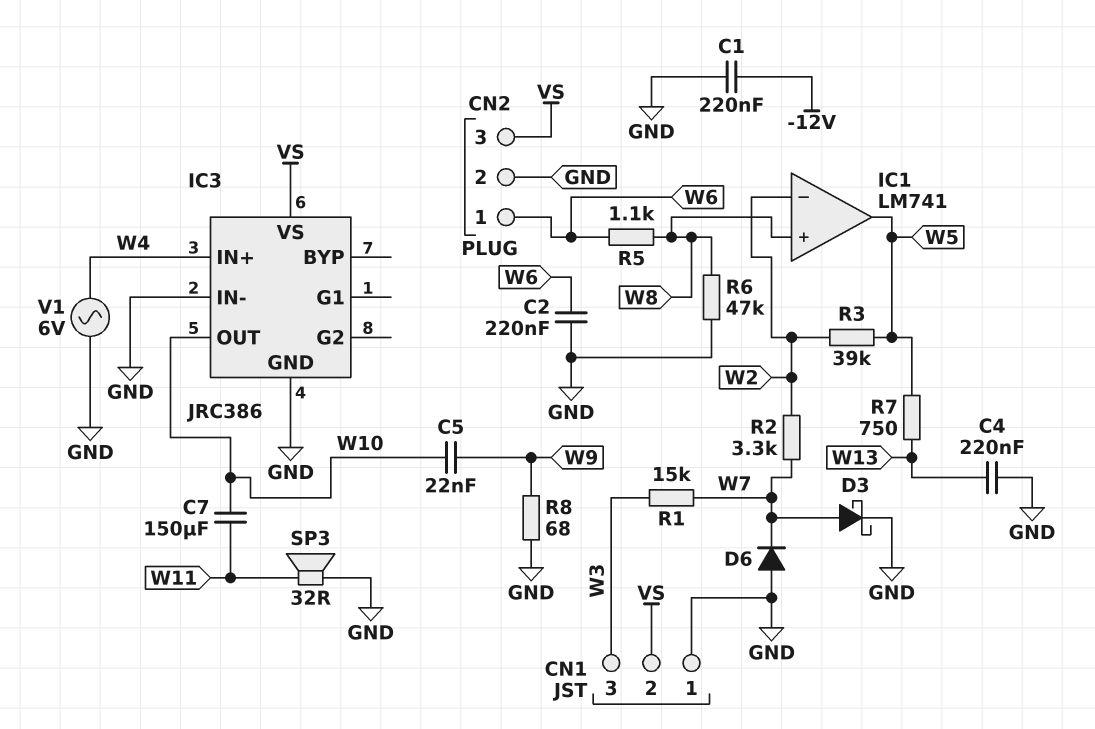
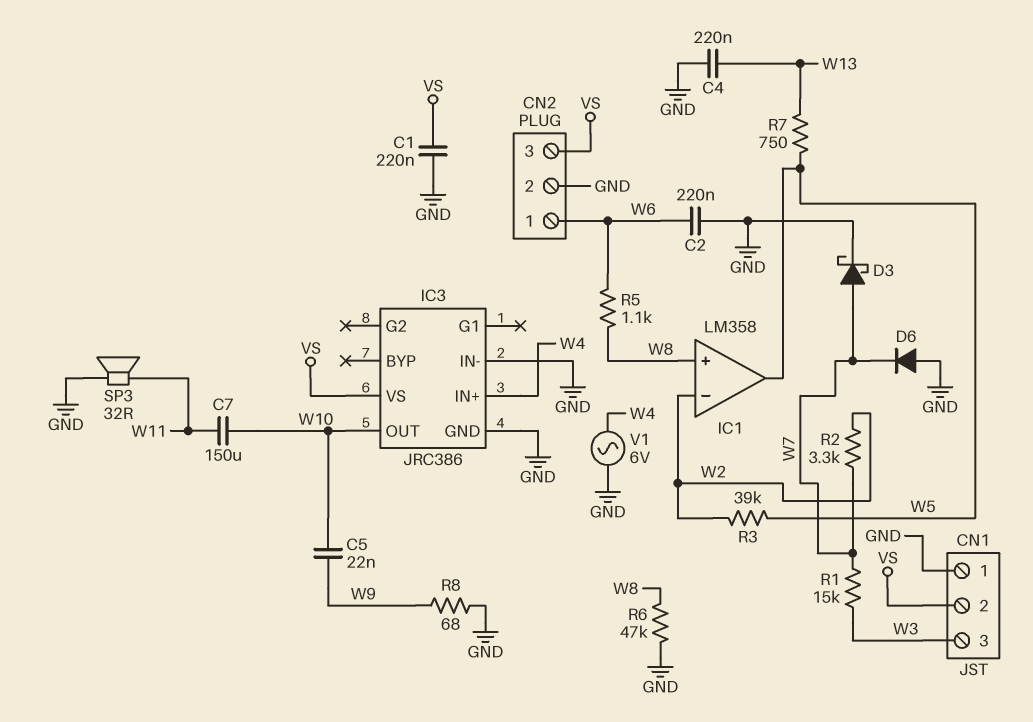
C1: 220nF (-12V, GND) -> 220nF (GND, VS)
IC1: LM741 -> LM358

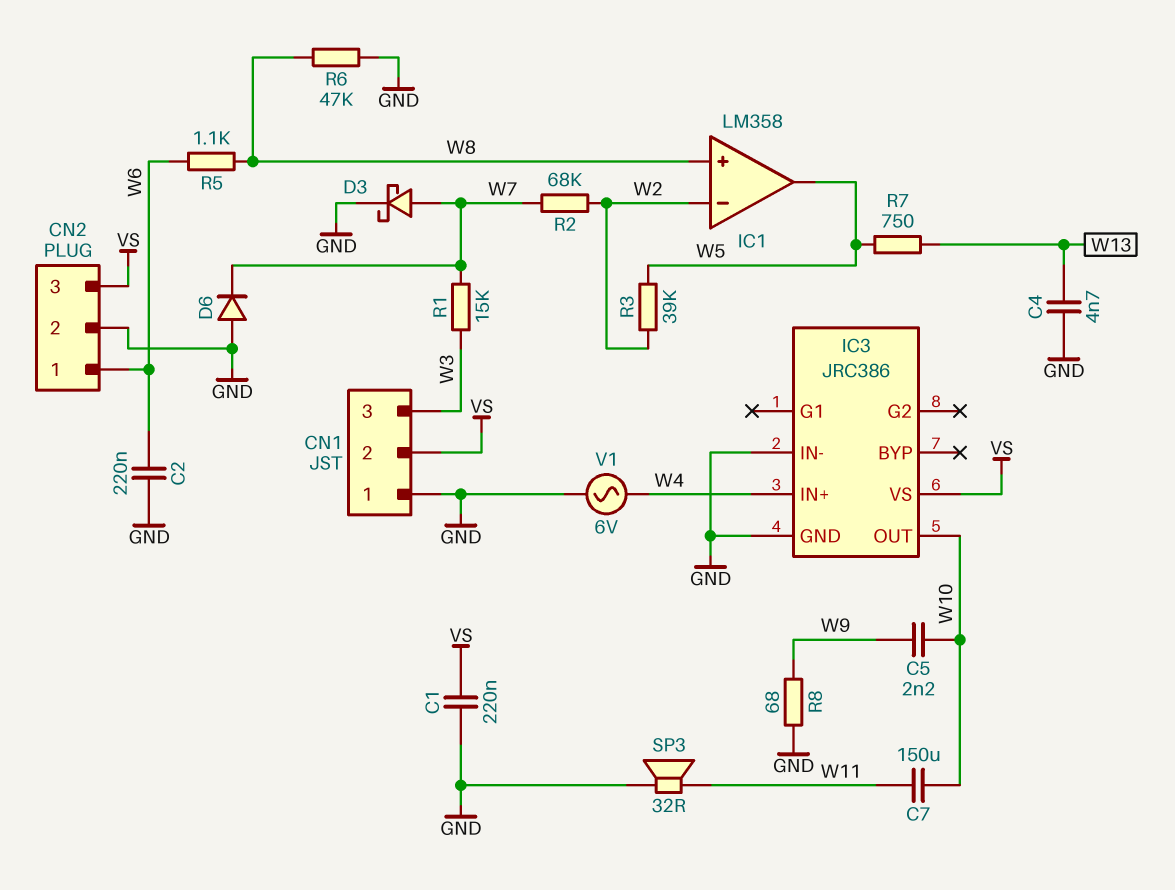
C4: 220nF (GND, W13) -> 4.7nF (GND, W13)
C5: 22nF (W9, W10) -> 2.2nF (W9, W10)
R2: 3.3k (W2, W7) -> 68k (W2, W7)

******************************

Set the listing down in full and exactly. Pictures within it should not appear in the copy.

C1: 220nF (-12V, GND) -> 220nF (GND, VS)
IC1: LM741 -> LM358

C4: 220nF (GND, W13) -> 4.7nF (GND, W13)
C5: 22nF (W9, W10) -> 2.2nF (W9, W10)
R2: 3.3k (W2, W7) -> 68k (W2, W7)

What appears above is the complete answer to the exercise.